• [WHAT THE EXERCISE ASKS]
Would you return, word for word, the lines of the data below from the line with "camera: 15 degrees right, 5 degrees down" through the line with "(285, 326) = (243, 384): black", and no others?
::: LISTED RECORDS :::
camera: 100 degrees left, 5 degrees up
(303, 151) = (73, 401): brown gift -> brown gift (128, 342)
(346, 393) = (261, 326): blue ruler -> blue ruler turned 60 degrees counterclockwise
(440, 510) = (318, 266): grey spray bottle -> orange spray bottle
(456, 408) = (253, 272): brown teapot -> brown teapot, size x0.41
:::
::: LISTED RECORDS :::
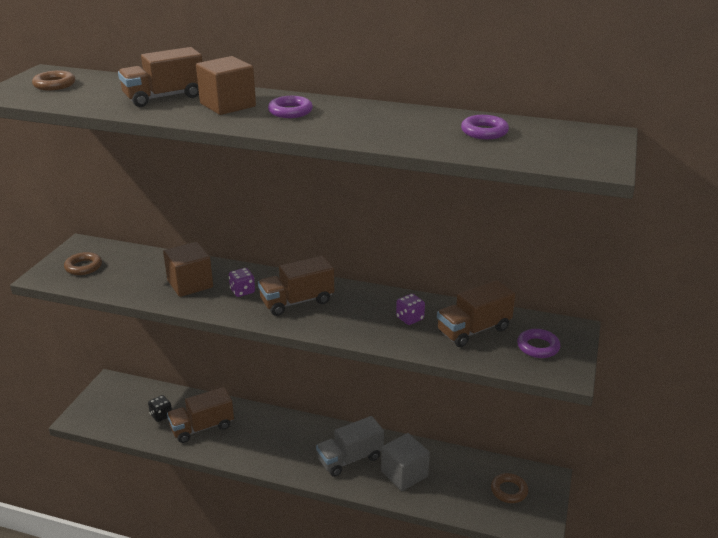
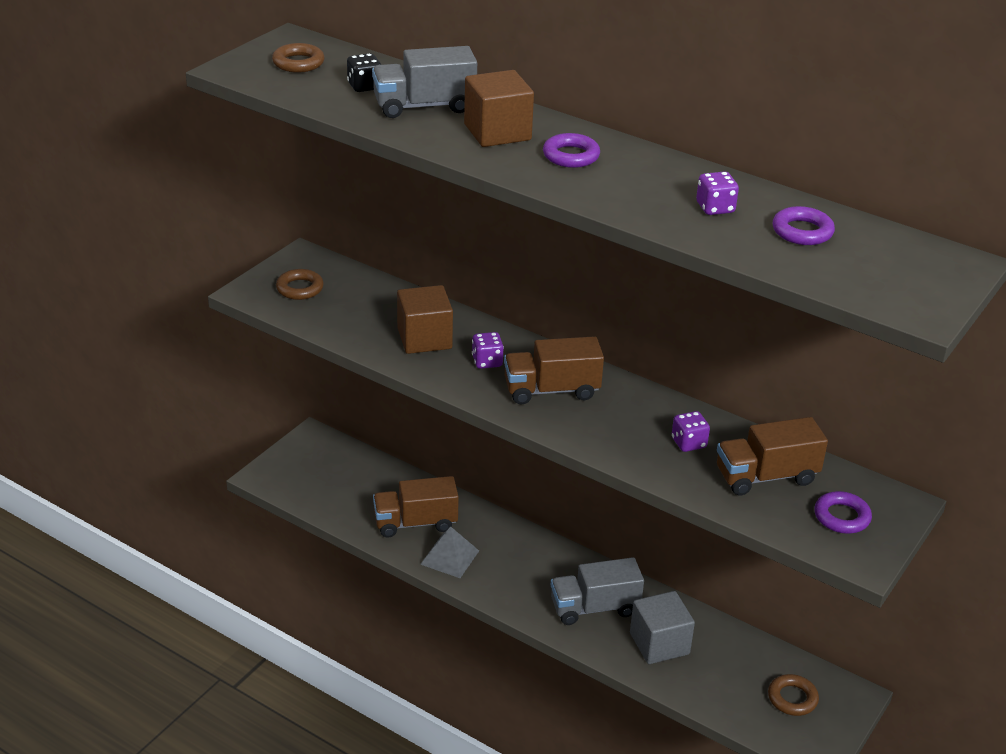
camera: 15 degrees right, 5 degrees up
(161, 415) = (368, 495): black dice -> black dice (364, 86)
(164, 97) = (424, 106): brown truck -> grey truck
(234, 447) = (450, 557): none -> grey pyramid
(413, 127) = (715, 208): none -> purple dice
:::
::: LISTED RECORDS :::
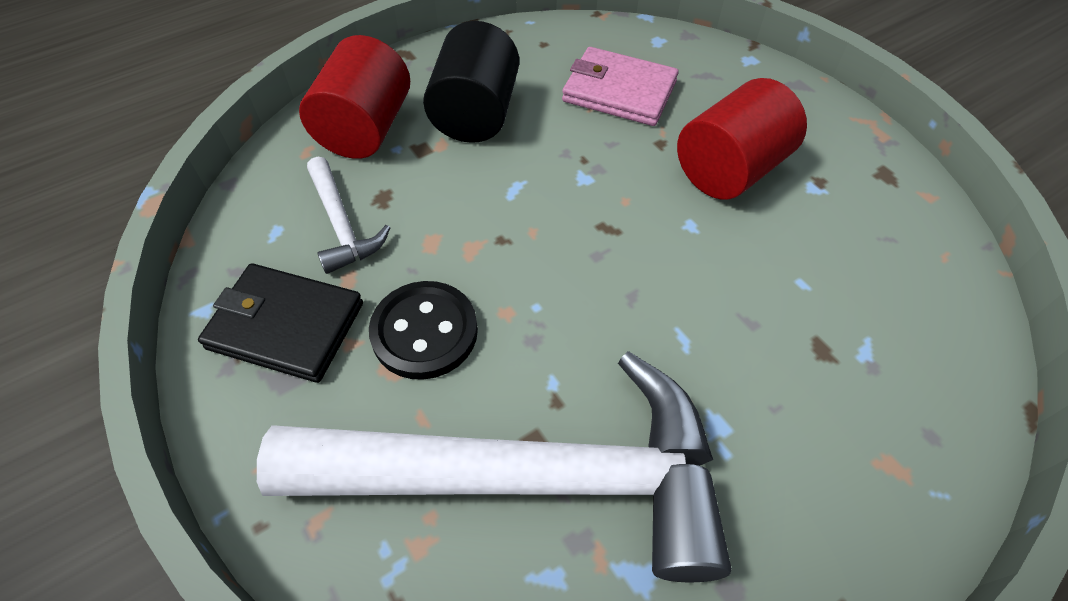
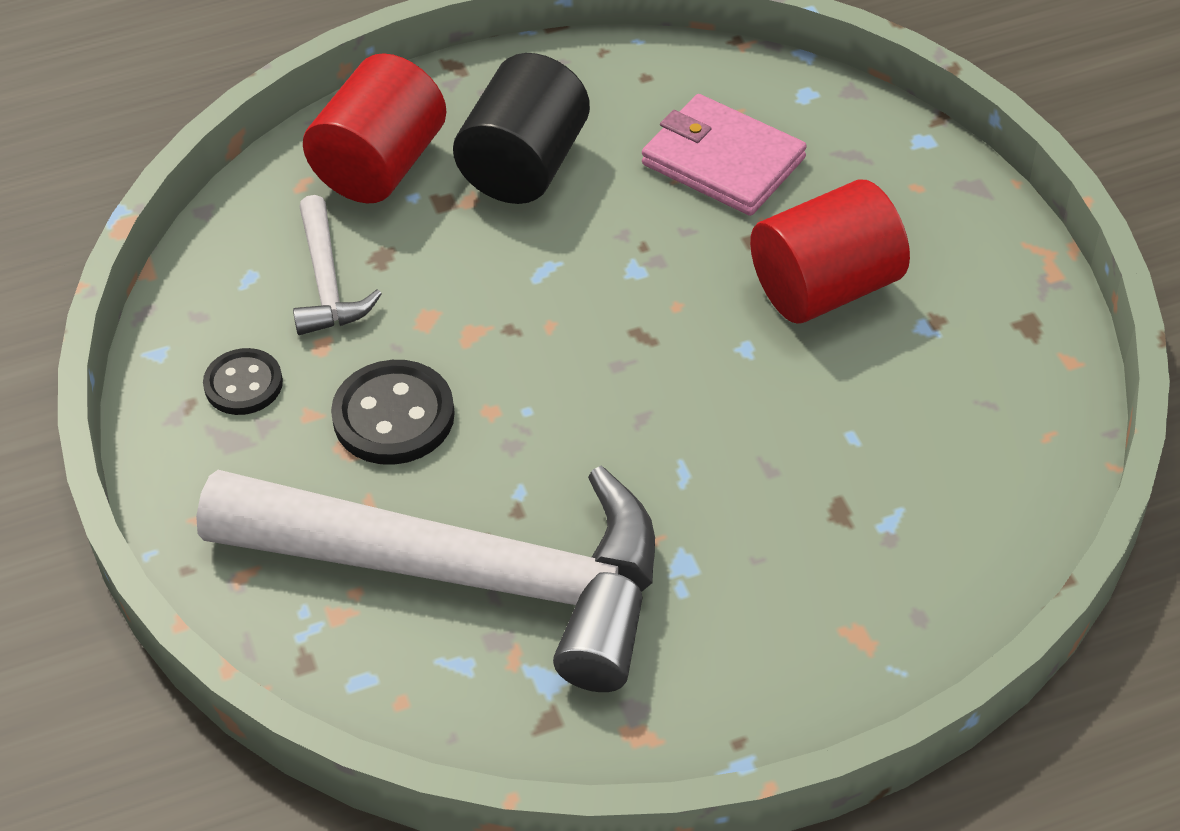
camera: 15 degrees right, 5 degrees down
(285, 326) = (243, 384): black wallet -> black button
:::
• [EXPECTED OUTPUT]
camera: 15 degrees right, 5 degrees down
(285, 326) = (243, 384): black wallet -> black button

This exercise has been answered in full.